Please return only the lines from the one showing "tan cone C1 level 1 -> tan cone F3 level 1" to the end of the entries, keeping both ends and dropping every picture.

━━━━━ Data to examine

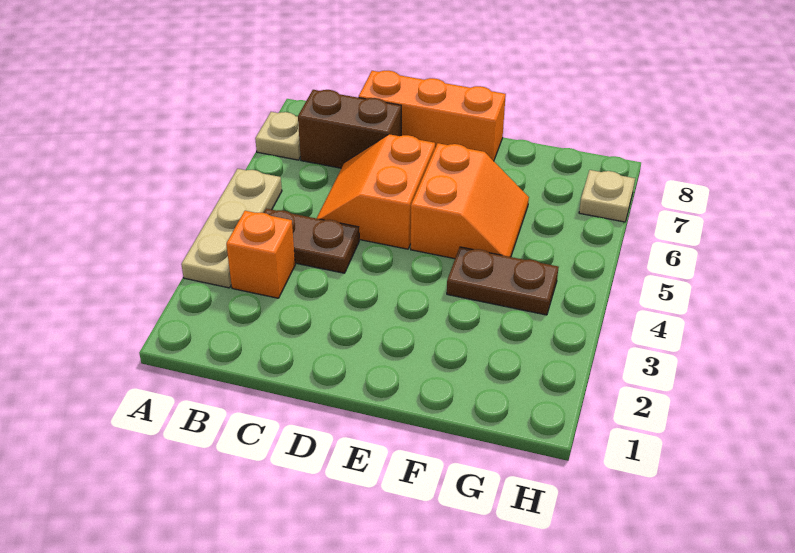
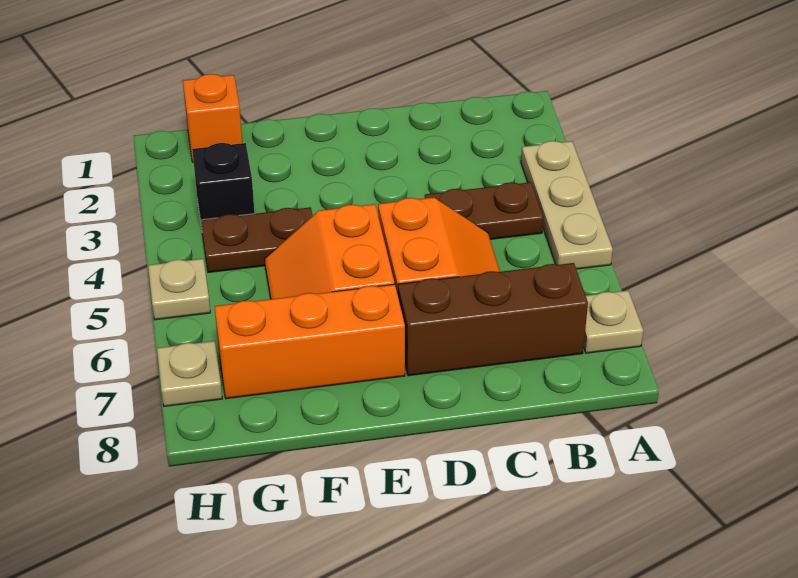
orange brick B3 level 1 -> orange brick G1 level 1
brown brick B7:C7 level 1 -> brown brick B7:D7 level 1
orange brick C8:E8 level 1 -> orange brick E7:G7 level 1
none -> black brick G3 level 1
none -> tan plate H5 level 1

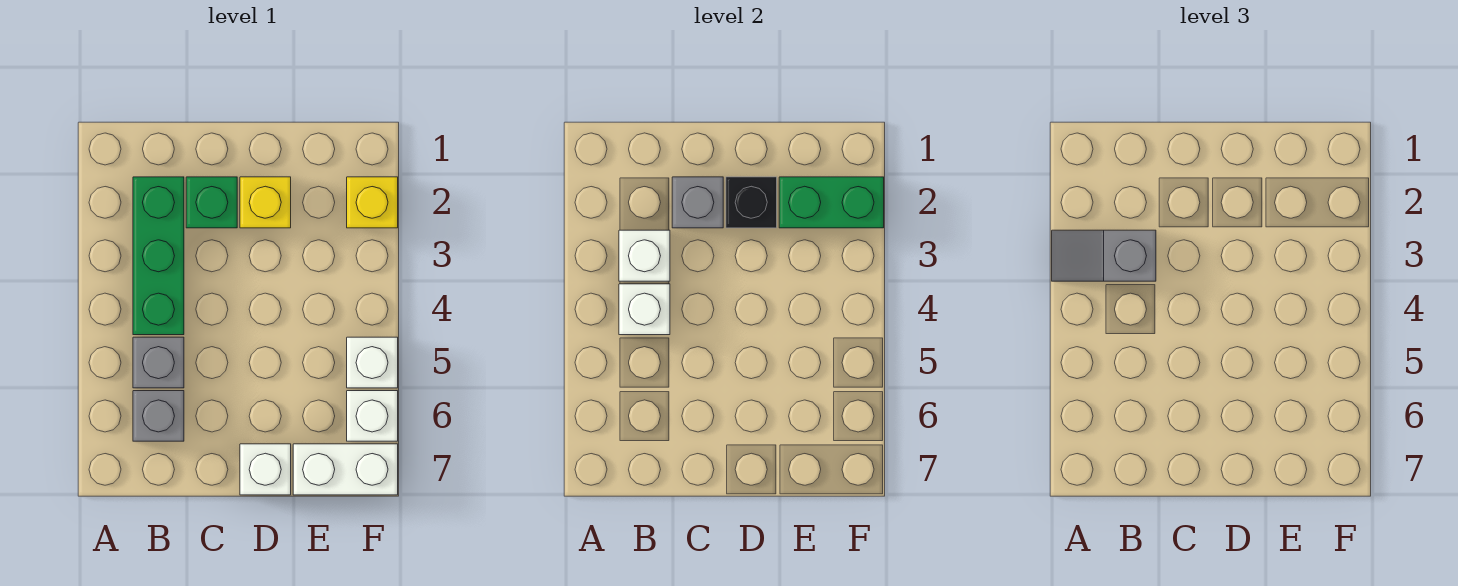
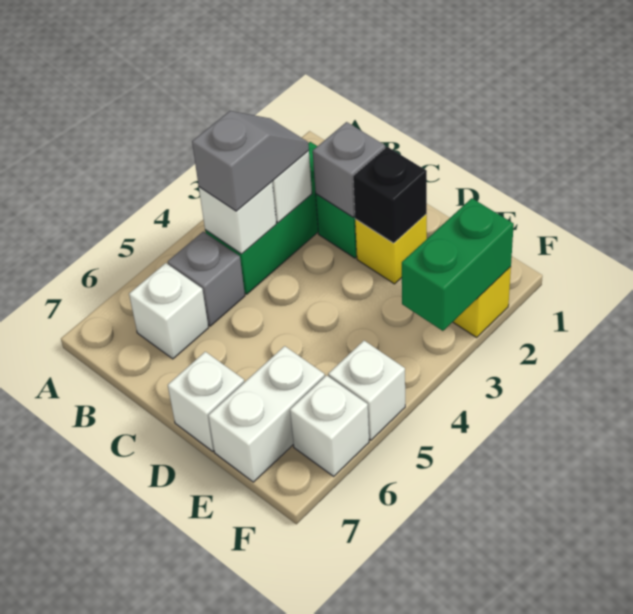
grey slope A3:B3 level 3 top B -> grey slope B3:B4 level 3 top 4
grey brick B6 level 1 -> white brick B6 level 1
green brick E2:F2 level 2 -> green brick F2:F3 level 2
white brick E7:F7 level 1 -> white brick E6:E7 level 1

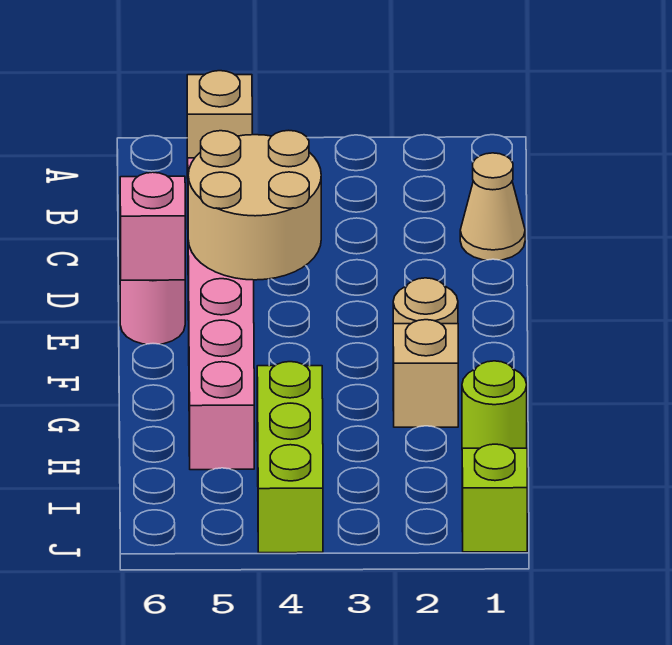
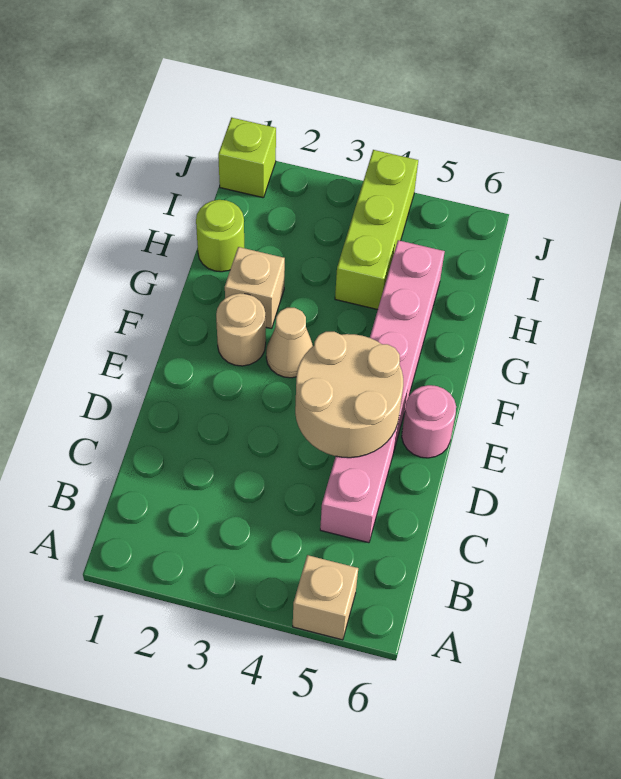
tan cone C1 level 1 -> tan cone F3 level 1
pink brick E6 level 2 -> none

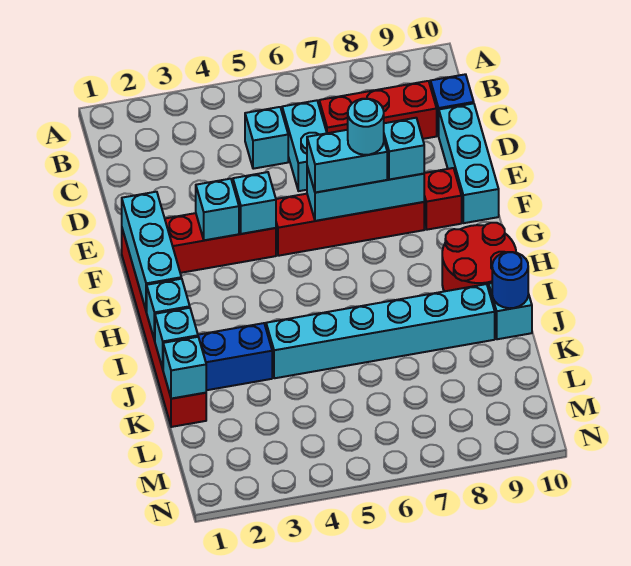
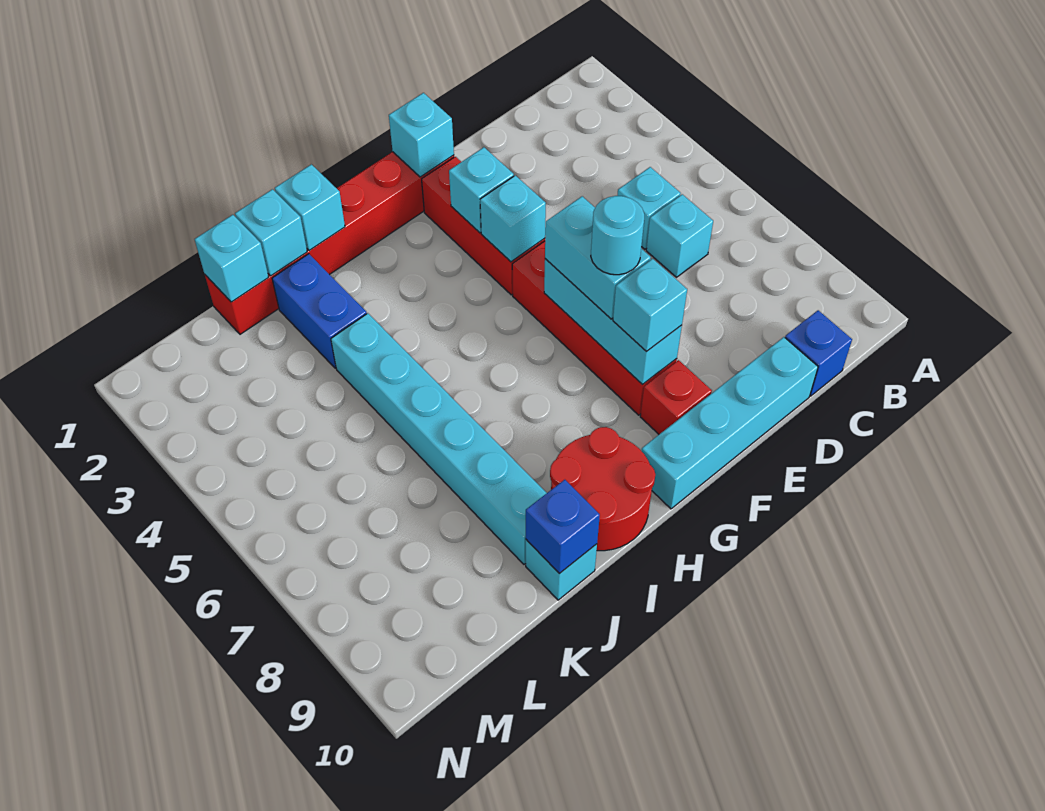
cyan brick C6:D6 level 1 -> cyan brick C6 level 1
red brick C7:C9 level 1 -> none
cyan brick D10:F10 level 1 -> cyan brick D10:G10 level 1
cyan brick F1:H1 level 2 -> cyan brick F1 level 2
blue round brick J10 level 2 -> blue brick J10 level 2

━━━━━━━━━━

**Solved problem:**
tan cone C1 level 1 -> tan cone F3 level 1
pink brick E6 level 2 -> none

cyan brick C6:D6 level 1 -> cyan brick C6 level 1
red brick C7:C9 level 1 -> none
cyan brick D10:F10 level 1 -> cyan brick D10:G10 level 1
cyan brick F1:H1 level 2 -> cyan brick F1 level 2
blue round brick J10 level 2 -> blue brick J10 level 2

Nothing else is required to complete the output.